BRIEF:
The output should be the listing below, limited to the lines from the one with "BT1: none -> 6V (plus VRAW, minus GND)" through the one with "TP3: test point (+3V3) -> none", exact and without pictures.

INFORMATION:
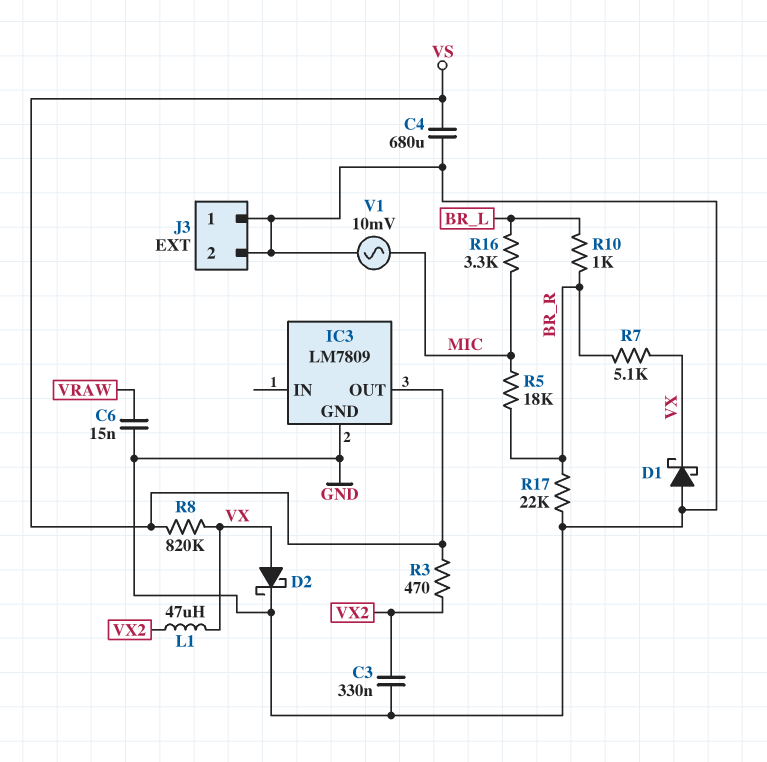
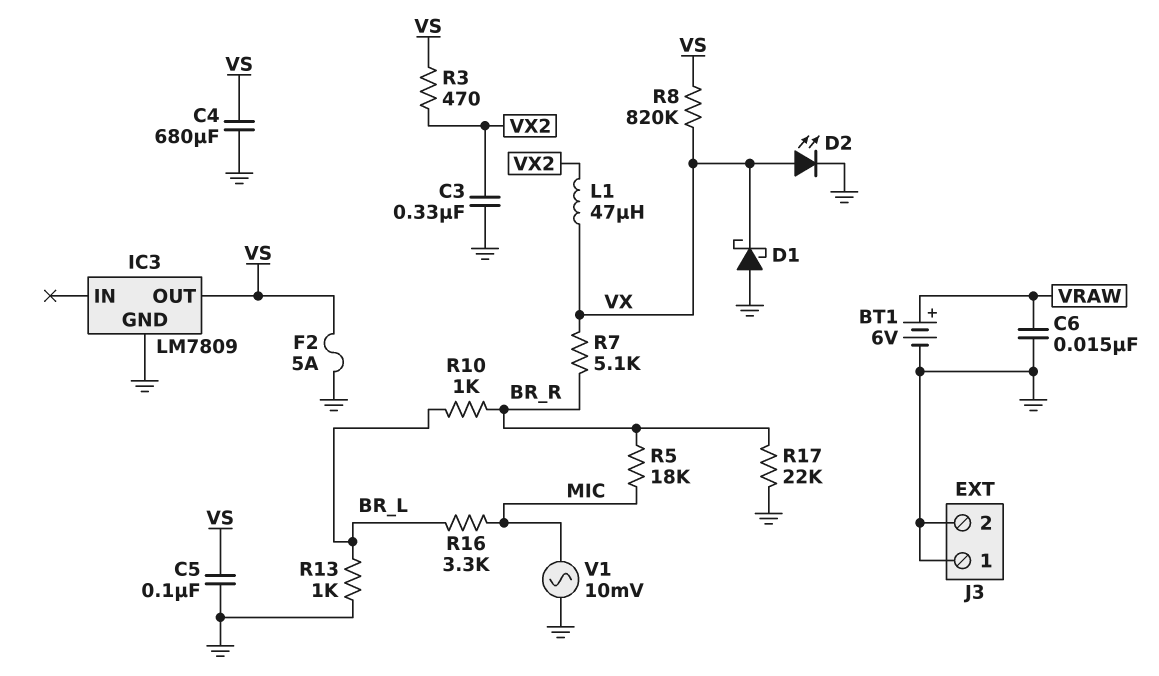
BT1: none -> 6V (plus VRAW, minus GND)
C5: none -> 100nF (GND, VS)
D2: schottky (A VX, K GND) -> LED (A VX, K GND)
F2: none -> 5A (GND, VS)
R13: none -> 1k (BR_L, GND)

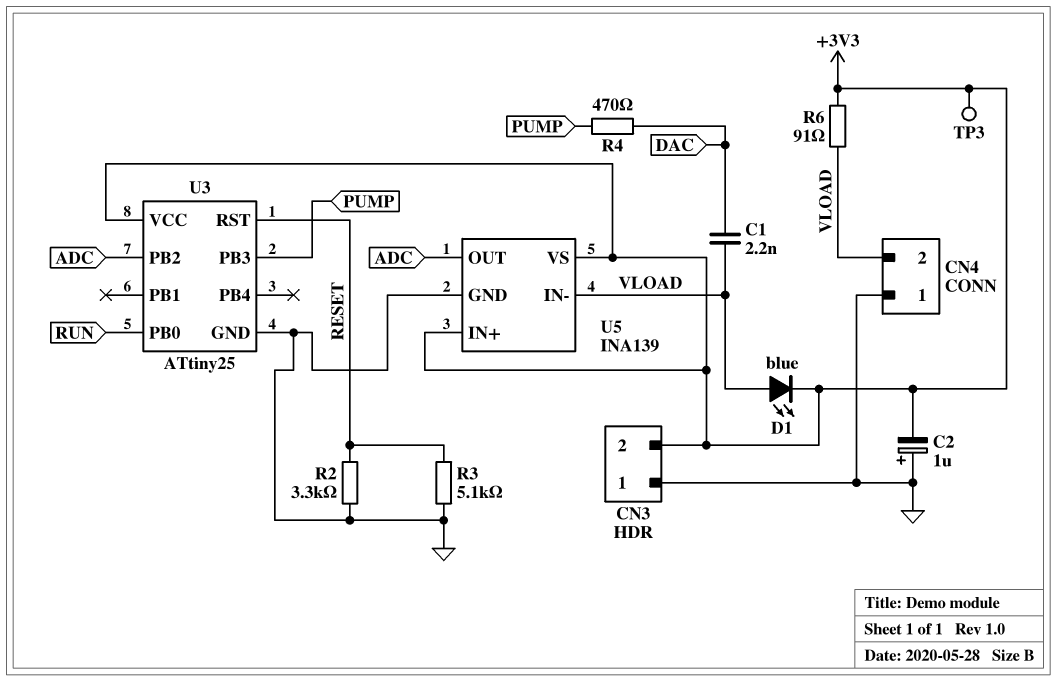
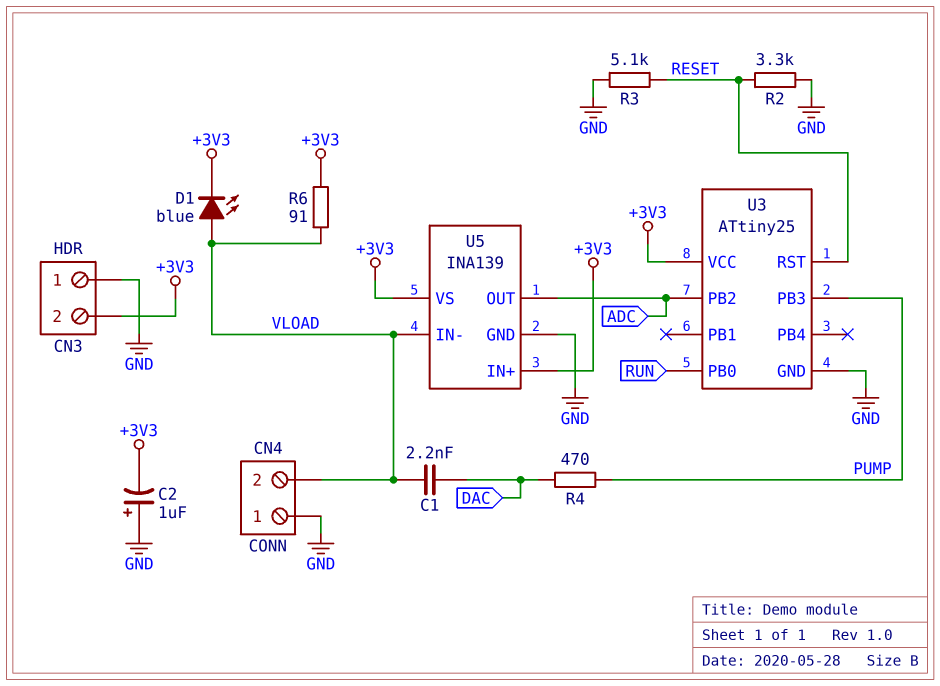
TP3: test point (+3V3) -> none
...
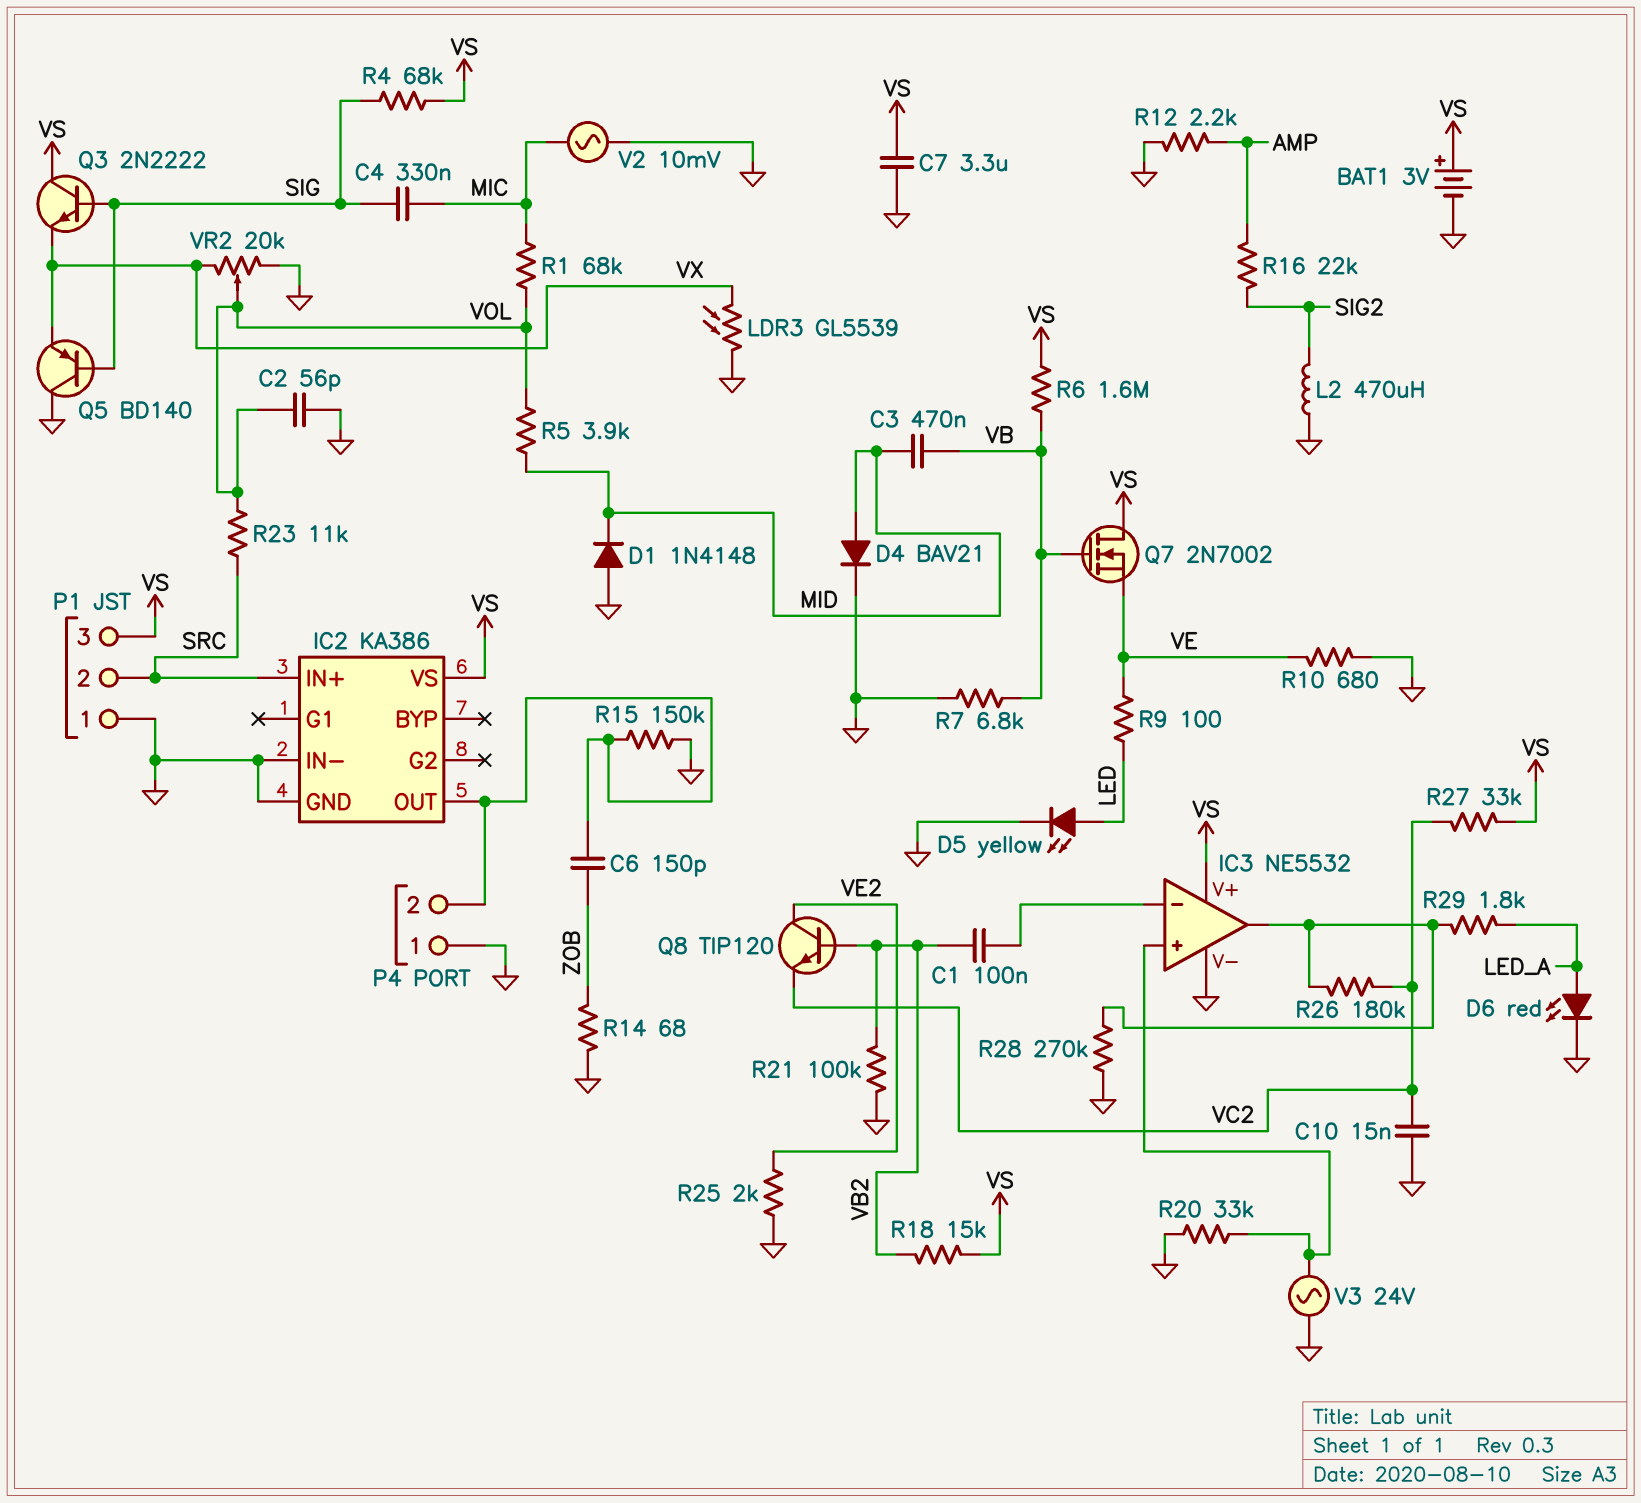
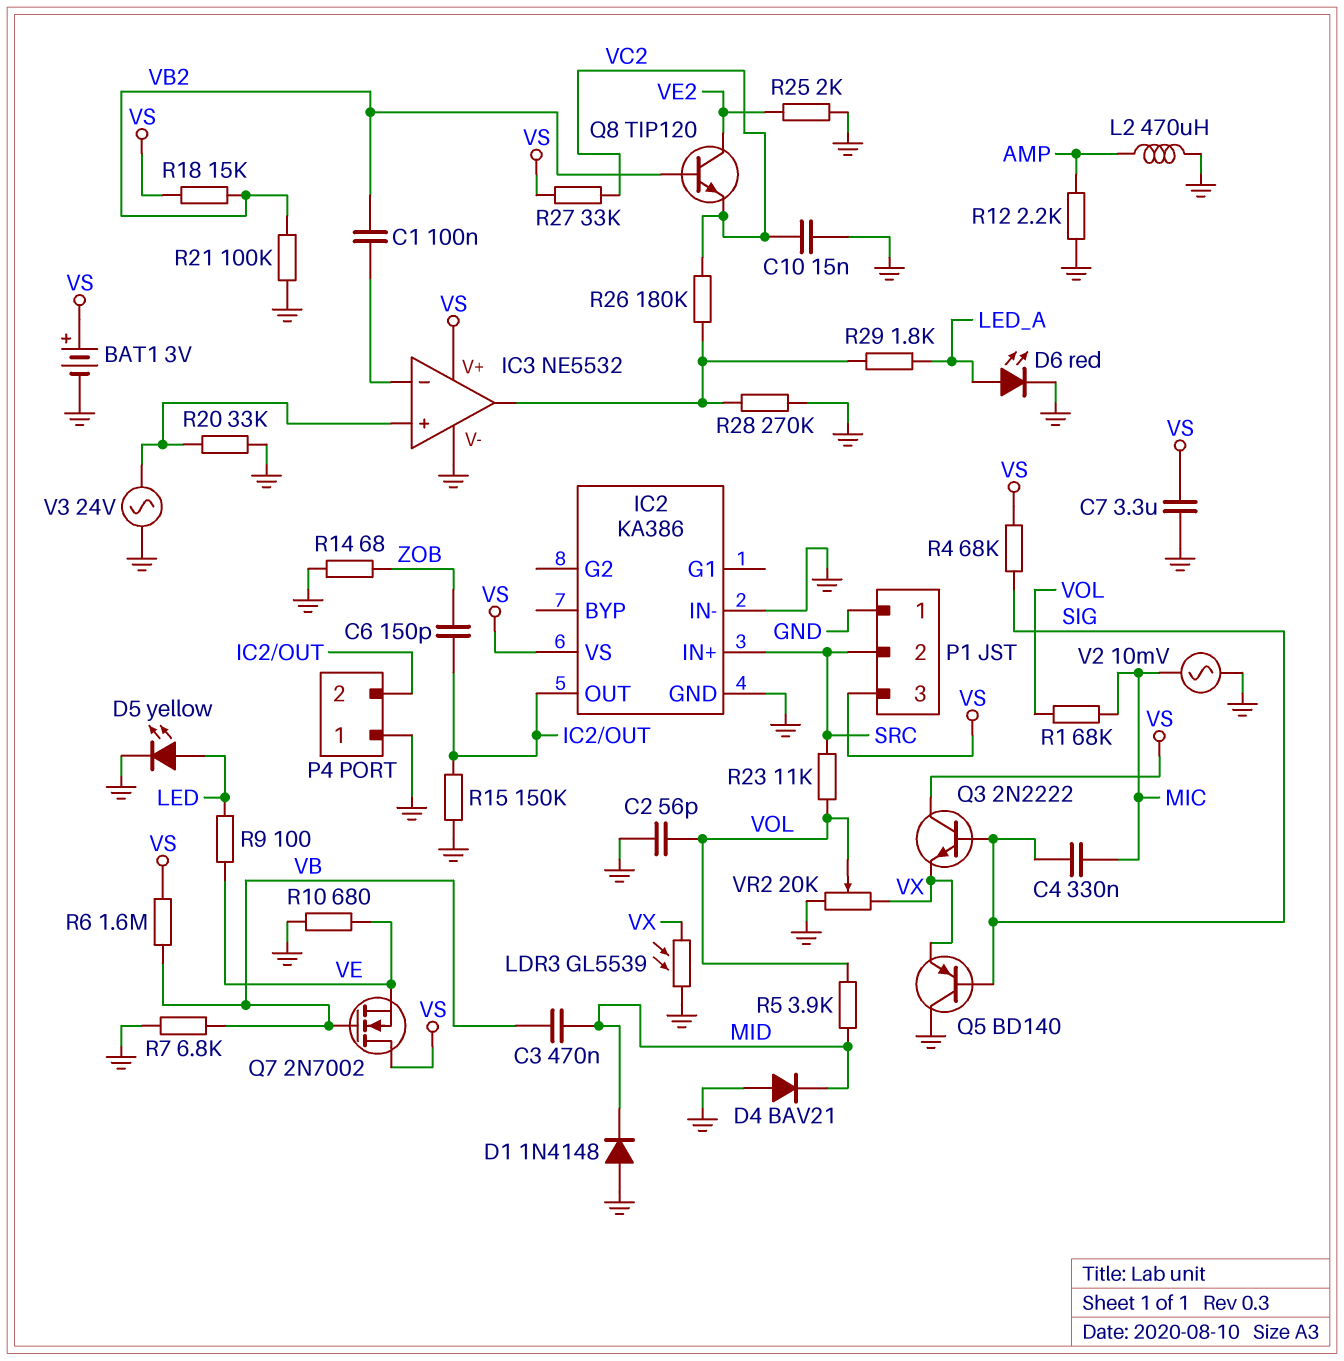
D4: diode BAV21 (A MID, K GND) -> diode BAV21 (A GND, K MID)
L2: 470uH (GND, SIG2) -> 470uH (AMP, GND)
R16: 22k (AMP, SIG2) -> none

WRITTEN REPLY:
BT1: none -> 6V (plus VRAW, minus GND)
C5: none -> 100nF (GND, VS)
D2: schottky (A VX, K GND) -> LED (A VX, K GND)
F2: none -> 5A (GND, VS)
R13: none -> 1k (BR_L, GND)

TP3: test point (+3V3) -> none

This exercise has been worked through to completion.